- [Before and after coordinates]
★ ★ ★ ★ ★ ★ ★

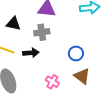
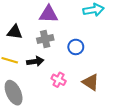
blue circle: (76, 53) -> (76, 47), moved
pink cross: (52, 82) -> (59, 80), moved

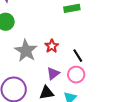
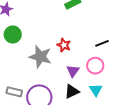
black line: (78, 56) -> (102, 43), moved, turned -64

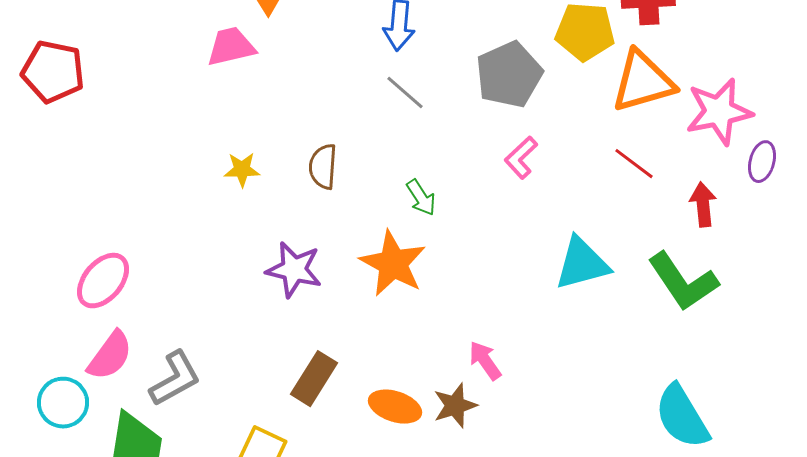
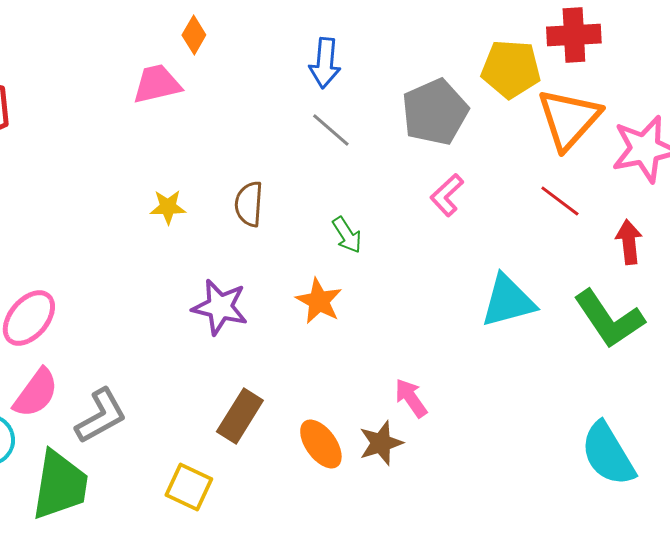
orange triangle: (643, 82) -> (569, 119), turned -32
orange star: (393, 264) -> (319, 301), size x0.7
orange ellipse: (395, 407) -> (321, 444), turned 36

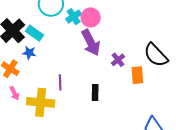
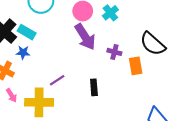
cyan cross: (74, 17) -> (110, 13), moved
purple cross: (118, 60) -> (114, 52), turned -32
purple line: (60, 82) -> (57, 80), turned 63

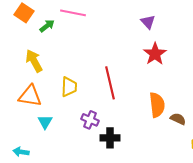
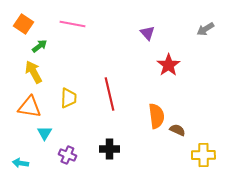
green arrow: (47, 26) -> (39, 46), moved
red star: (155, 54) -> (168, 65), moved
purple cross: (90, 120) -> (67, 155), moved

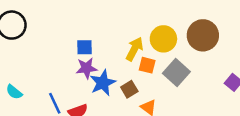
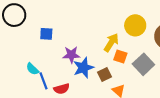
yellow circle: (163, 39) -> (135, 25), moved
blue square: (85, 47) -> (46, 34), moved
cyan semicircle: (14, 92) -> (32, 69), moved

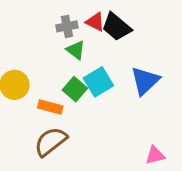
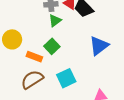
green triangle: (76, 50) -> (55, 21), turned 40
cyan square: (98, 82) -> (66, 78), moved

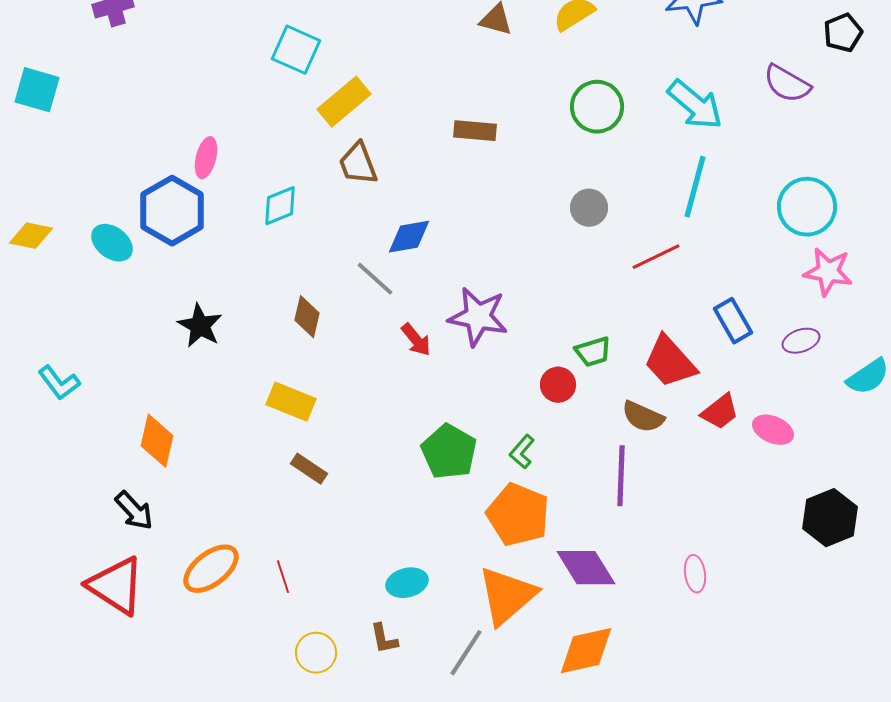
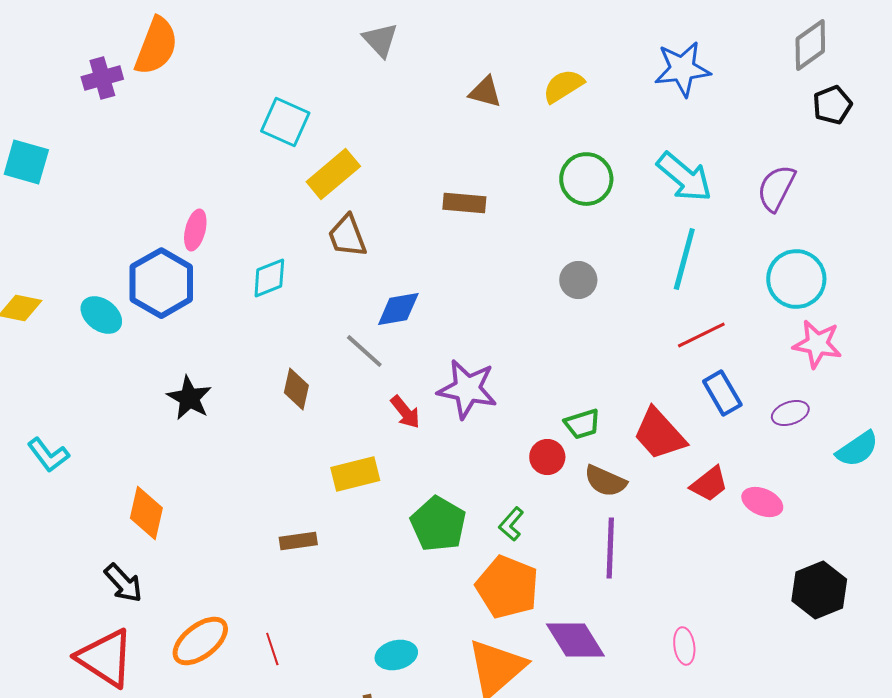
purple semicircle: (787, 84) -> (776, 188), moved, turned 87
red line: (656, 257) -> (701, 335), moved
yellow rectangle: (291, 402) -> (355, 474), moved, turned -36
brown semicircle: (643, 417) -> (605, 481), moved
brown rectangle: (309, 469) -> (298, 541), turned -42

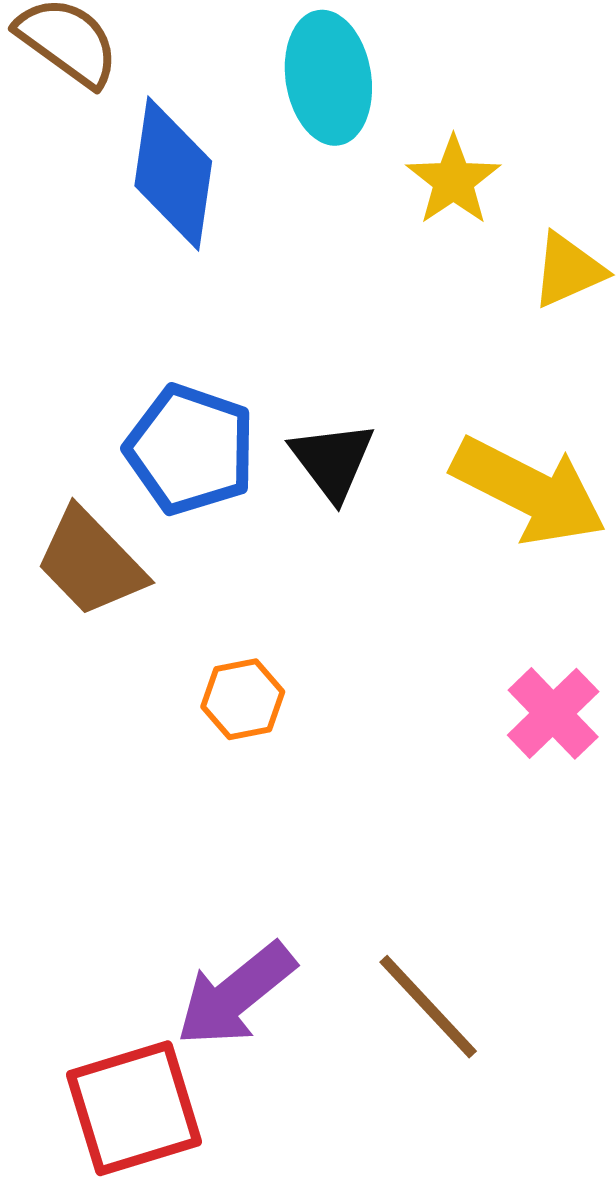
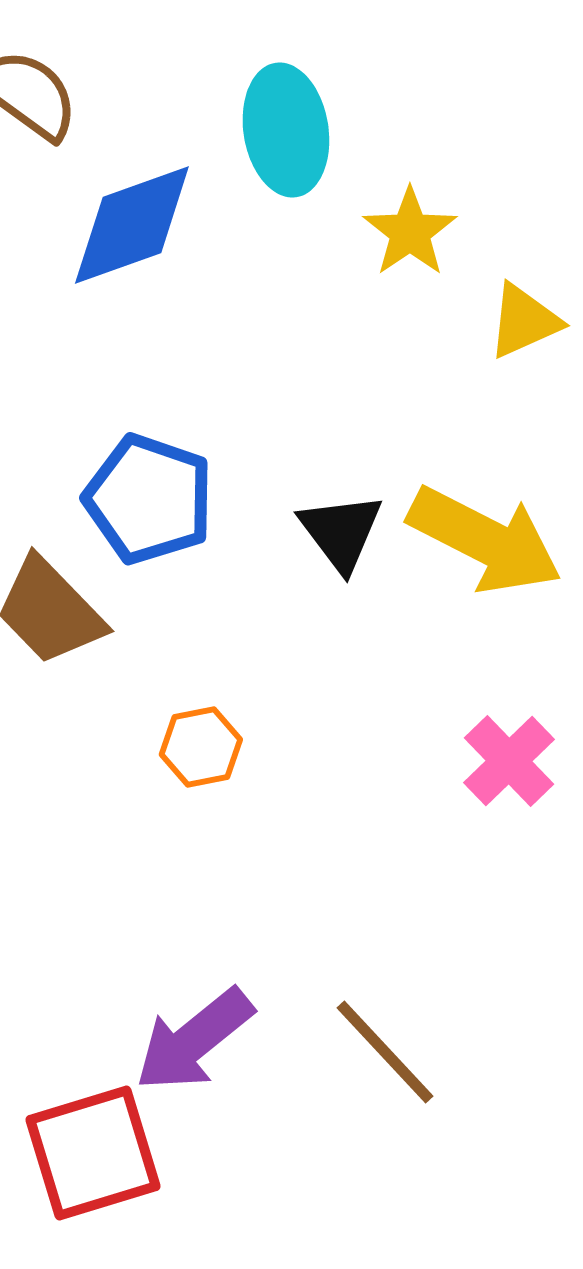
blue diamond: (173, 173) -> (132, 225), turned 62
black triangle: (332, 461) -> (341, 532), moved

★ ★ ★ ★ ★ ★ ★

- [Description of the task] Return each line above exactly; any pictures are to be skipped.

- [Response to the task]
blue circle: (76, 53) -> (76, 47), moved
pink cross: (52, 82) -> (59, 80), moved

black line: (78, 56) -> (102, 43), moved, turned -64

orange triangle: (643, 82) -> (569, 119), turned -32
orange star: (393, 264) -> (319, 301), size x0.7
orange ellipse: (395, 407) -> (321, 444), turned 36

cyan cross: (74, 17) -> (110, 13), moved
purple cross: (118, 60) -> (114, 52), turned -32
purple line: (60, 82) -> (57, 80), turned 63

green arrow: (47, 26) -> (39, 46), moved
red star: (155, 54) -> (168, 65), moved
purple cross: (90, 120) -> (67, 155), moved

yellow circle: (163, 39) -> (135, 25), moved
blue square: (85, 47) -> (46, 34), moved
cyan semicircle: (14, 92) -> (32, 69), moved

green triangle: (76, 50) -> (55, 21), turned 40
cyan square: (98, 82) -> (66, 78), moved

purple semicircle: (787, 84) -> (776, 188), moved, turned 87
red line: (656, 257) -> (701, 335), moved
yellow rectangle: (291, 402) -> (355, 474), moved, turned -36
brown semicircle: (643, 417) -> (605, 481), moved
brown rectangle: (309, 469) -> (298, 541), turned -42

blue diamond: (173, 173) -> (132, 225), turned 62
black triangle: (332, 461) -> (341, 532), moved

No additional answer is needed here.